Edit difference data
————
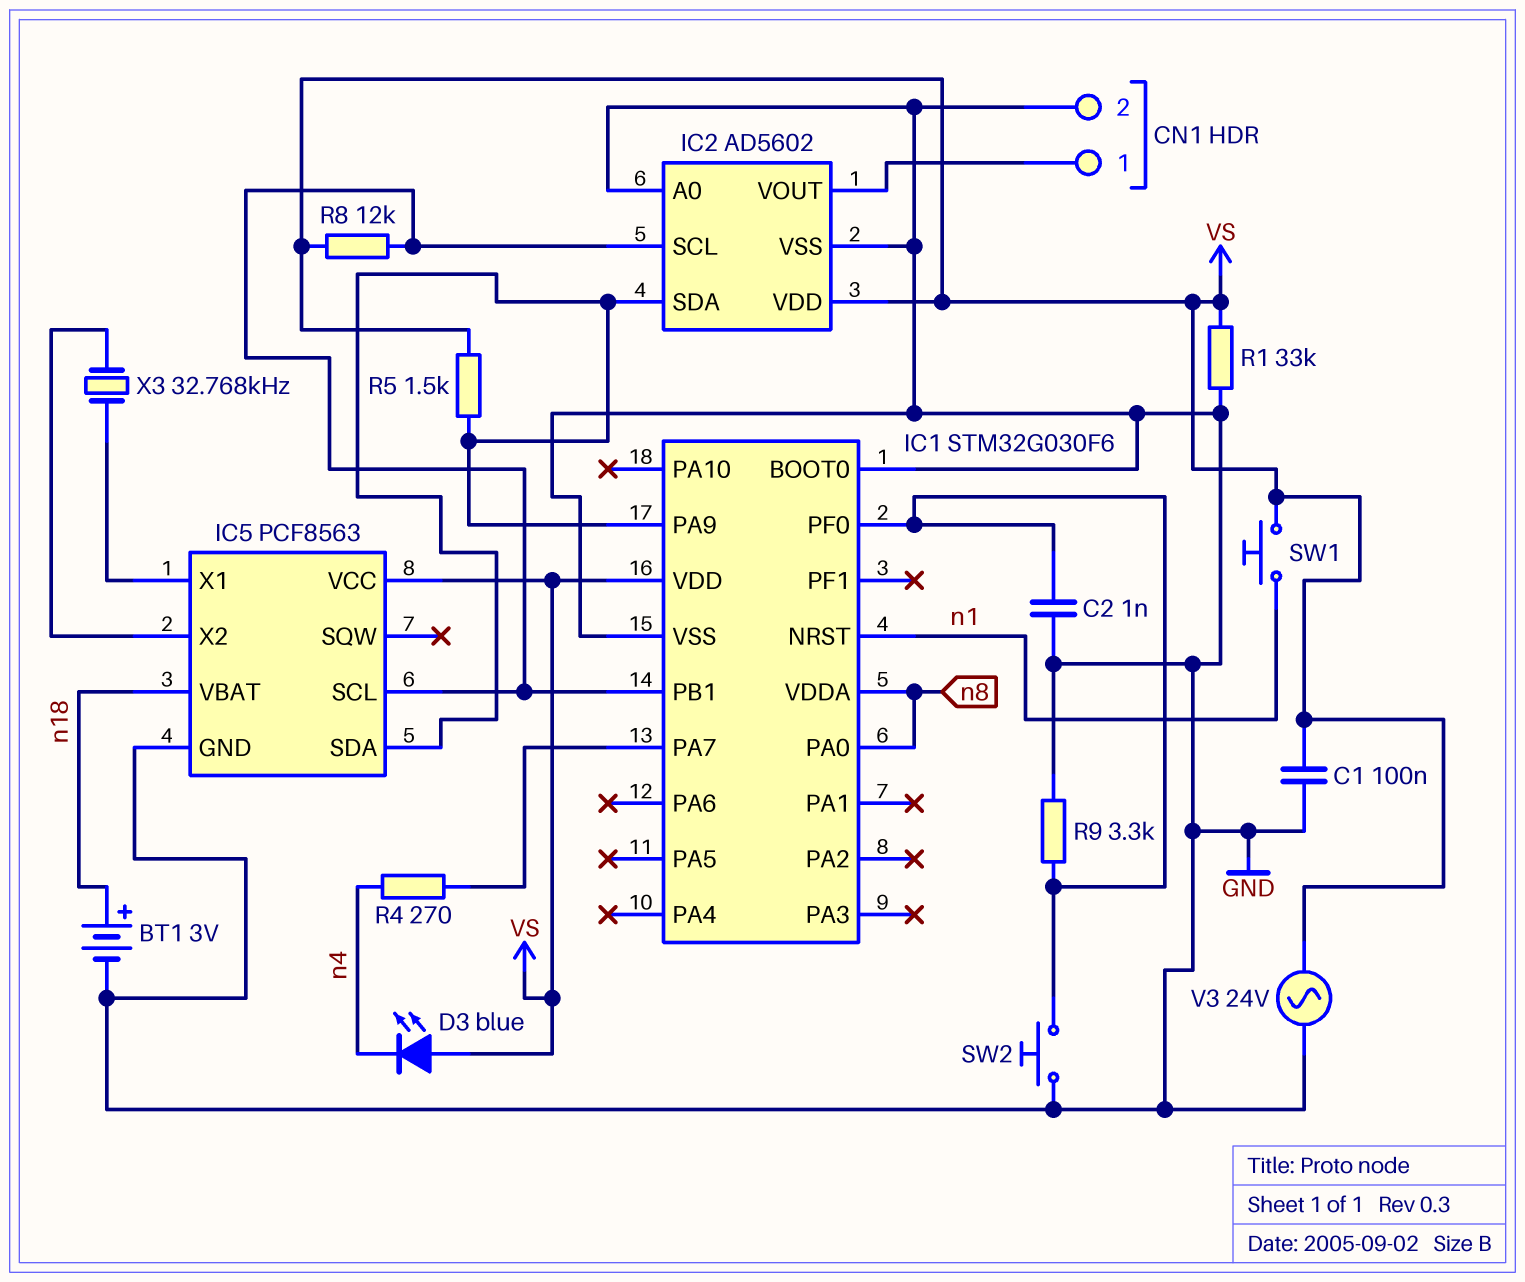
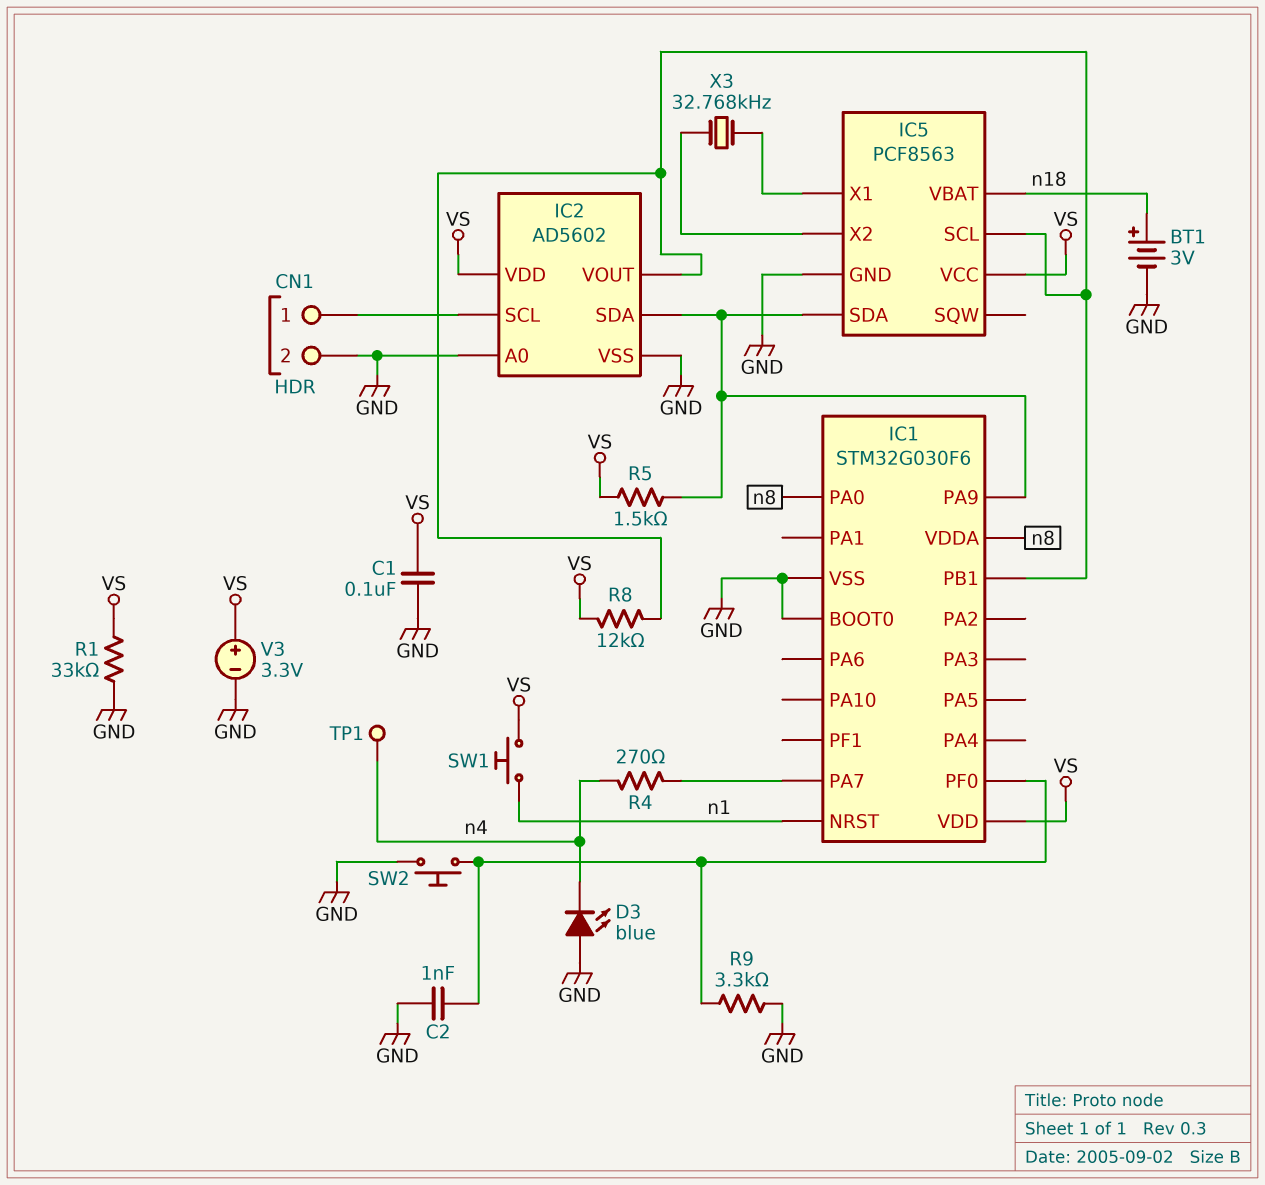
D3: LED blue (A VS, K n4) -> LED blue (A GND, K n4)
IC2 pin SCL: IC1/PB1 -> CN1/1
IC2 pin VOUT: CN1/1 -> IC1/PB1
TP1: none -> test point (n4)
V3: AC 24V (GND, VS) -> 3.3V (plus VS, minus GND)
————
EXERCISE DESCRIPTION: Hand back all the entries exactly, leaving out the pictures.

TASK RESULT:
D3: LED blue (A VS, K n4) -> LED blue (A GND, K n4)
IC2 pin SCL: IC1/PB1 -> CN1/1
IC2 pin VOUT: CN1/1 -> IC1/PB1
TP1: none -> test point (n4)
V3: AC 24V (GND, VS) -> 3.3V (plus VS, minus GND)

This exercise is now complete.